▶ Records shown:
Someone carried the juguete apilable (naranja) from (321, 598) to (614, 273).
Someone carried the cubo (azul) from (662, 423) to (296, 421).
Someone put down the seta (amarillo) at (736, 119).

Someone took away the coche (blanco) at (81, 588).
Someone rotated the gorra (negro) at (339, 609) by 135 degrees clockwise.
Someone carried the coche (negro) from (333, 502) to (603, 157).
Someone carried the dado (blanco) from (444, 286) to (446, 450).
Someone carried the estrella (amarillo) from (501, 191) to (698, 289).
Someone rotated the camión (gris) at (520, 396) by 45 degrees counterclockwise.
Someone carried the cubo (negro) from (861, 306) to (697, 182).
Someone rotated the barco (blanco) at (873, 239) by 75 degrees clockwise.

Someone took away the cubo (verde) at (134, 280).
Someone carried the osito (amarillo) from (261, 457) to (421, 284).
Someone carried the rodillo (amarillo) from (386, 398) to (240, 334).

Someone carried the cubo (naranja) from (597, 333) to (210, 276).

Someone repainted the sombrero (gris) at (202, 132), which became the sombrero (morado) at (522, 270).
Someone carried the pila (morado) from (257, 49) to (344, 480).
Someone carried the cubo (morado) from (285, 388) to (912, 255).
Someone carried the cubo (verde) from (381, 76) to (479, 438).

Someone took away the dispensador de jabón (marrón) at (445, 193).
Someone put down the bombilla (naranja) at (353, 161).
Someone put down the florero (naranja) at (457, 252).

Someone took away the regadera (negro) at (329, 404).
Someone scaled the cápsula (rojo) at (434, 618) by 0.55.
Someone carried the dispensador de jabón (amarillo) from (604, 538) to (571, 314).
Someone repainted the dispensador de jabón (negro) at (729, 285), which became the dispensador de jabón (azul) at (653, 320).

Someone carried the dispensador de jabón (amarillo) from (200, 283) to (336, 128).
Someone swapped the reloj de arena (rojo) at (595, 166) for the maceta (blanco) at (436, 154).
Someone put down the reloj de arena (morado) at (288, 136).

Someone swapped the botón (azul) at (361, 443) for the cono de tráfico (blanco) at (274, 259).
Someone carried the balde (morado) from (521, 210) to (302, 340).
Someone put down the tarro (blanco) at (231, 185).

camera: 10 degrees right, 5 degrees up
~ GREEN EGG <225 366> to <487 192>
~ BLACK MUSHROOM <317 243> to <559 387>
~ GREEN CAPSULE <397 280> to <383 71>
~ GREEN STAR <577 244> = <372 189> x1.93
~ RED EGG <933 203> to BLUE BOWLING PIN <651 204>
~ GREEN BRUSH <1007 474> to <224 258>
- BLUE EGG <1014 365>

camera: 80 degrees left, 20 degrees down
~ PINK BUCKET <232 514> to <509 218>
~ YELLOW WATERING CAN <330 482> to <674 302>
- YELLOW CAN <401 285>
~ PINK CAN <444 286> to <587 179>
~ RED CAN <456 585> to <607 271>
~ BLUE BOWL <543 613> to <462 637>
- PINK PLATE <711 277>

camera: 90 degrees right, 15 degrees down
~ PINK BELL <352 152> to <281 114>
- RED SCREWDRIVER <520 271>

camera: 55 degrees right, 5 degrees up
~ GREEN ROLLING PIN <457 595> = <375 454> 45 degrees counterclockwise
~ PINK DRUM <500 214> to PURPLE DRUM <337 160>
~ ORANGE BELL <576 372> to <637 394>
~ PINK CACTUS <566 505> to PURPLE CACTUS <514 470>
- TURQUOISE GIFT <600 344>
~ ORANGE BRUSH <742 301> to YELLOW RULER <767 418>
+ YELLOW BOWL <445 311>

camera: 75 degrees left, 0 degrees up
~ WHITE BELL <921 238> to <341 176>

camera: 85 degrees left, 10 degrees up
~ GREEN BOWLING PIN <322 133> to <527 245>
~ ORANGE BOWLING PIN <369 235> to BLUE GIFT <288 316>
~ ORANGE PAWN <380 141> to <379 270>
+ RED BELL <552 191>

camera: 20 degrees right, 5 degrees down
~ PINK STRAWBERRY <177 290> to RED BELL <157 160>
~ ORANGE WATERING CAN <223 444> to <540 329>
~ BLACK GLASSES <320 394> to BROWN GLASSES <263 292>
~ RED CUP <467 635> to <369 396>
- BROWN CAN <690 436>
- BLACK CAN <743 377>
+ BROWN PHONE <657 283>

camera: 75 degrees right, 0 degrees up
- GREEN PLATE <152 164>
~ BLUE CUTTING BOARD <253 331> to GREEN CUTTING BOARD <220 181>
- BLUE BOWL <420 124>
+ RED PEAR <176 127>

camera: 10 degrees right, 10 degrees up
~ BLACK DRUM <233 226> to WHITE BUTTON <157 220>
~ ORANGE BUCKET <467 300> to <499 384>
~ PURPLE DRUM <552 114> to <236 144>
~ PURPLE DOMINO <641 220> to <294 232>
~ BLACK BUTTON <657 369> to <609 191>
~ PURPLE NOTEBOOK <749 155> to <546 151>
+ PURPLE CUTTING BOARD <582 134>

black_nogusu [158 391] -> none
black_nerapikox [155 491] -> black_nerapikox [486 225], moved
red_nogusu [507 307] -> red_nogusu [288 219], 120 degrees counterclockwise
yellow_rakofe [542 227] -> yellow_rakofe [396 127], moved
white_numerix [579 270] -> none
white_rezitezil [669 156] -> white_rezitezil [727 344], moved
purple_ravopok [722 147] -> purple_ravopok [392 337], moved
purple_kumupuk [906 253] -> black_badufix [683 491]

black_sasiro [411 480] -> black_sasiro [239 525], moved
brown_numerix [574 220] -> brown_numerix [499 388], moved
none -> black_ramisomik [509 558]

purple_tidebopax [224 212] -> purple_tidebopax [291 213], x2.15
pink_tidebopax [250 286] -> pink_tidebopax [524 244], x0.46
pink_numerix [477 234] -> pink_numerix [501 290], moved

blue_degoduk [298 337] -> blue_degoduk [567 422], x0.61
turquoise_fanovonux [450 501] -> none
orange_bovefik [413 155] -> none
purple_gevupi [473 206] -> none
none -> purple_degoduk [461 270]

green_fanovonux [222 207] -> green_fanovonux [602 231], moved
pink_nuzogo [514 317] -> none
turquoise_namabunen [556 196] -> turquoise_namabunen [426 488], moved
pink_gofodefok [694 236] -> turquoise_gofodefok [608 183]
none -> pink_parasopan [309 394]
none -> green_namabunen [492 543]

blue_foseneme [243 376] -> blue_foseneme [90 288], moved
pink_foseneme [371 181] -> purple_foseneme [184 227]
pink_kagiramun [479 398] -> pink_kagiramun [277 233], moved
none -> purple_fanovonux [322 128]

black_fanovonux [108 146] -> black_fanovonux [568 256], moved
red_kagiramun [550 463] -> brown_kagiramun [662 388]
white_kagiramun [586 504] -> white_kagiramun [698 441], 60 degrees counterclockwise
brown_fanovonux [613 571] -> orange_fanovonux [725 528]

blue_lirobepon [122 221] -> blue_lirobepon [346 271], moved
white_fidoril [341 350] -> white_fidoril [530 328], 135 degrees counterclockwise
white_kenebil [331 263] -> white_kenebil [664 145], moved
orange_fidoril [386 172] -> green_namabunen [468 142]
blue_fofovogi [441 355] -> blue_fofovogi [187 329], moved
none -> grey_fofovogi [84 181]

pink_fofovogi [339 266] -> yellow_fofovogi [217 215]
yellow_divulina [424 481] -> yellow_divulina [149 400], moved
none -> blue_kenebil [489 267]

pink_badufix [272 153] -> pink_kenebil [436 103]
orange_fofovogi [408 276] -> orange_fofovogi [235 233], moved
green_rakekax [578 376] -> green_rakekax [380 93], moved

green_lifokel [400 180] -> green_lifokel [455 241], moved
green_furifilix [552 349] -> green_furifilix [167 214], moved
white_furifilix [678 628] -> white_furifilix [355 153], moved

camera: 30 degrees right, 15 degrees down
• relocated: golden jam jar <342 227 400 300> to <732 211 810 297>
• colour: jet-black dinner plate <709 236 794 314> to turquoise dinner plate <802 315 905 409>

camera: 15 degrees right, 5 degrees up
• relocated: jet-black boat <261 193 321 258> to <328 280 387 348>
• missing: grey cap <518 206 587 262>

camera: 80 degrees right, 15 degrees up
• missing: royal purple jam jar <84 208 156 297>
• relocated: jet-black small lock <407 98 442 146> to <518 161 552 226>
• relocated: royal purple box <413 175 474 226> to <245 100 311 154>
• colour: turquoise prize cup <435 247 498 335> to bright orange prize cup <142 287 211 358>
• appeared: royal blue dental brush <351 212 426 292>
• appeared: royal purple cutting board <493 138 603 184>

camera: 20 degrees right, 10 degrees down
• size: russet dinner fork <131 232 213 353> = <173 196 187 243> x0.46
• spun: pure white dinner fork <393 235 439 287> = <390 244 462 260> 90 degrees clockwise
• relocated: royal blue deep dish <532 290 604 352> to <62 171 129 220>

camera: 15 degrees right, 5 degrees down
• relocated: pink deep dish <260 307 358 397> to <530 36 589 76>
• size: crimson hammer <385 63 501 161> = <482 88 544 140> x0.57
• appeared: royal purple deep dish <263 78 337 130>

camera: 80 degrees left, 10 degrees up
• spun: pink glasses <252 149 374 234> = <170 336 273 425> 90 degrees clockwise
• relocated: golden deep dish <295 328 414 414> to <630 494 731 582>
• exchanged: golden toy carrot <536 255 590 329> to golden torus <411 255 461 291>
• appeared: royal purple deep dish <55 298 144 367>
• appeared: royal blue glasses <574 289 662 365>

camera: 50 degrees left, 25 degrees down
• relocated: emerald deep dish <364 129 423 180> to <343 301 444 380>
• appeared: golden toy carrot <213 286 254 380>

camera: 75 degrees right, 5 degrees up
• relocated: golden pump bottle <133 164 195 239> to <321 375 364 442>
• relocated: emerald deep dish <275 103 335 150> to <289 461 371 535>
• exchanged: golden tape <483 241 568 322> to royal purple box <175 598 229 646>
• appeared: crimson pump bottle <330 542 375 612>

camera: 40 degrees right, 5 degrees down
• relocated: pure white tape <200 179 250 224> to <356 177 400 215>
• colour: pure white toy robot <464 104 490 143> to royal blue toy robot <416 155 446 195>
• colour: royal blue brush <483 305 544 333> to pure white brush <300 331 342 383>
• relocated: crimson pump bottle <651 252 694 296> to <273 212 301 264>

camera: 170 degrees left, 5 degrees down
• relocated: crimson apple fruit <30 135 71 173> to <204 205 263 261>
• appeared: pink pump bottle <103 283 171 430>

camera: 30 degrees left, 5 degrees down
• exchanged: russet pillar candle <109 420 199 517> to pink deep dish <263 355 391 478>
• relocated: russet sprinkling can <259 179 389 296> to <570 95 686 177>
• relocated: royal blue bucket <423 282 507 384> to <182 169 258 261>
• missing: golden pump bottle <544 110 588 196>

▶ Task details: Give again exactly, and only, the lines above starting at the one with "pink_gofodefok [694 236]" and ending at the one with "white_fidoril [341 350]".

▶ Solution to this problem:
pink_gofodefok [694 236] -> turquoise_gofodefok [608 183]
none -> pink_parasopan [309 394]
none -> green_namabunen [492 543]

blue_foseneme [243 376] -> blue_foseneme [90 288], moved
pink_foseneme [371 181] -> purple_foseneme [184 227]
pink_kagiramun [479 398] -> pink_kagiramun [277 233], moved
none -> purple_fanovonux [322 128]

black_fanovonux [108 146] -> black_fanovonux [568 256], moved
red_kagiramun [550 463] -> brown_kagiramun [662 388]
white_kagiramun [586 504] -> white_kagiramun [698 441], 60 degrees counterclockwise
brown_fanovonux [613 571] -> orange_fanovonux [725 528]

blue_lirobepon [122 221] -> blue_lirobepon [346 271], moved
white_fidoril [341 350] -> white_fidoril [530 328], 135 degrees counterclockwise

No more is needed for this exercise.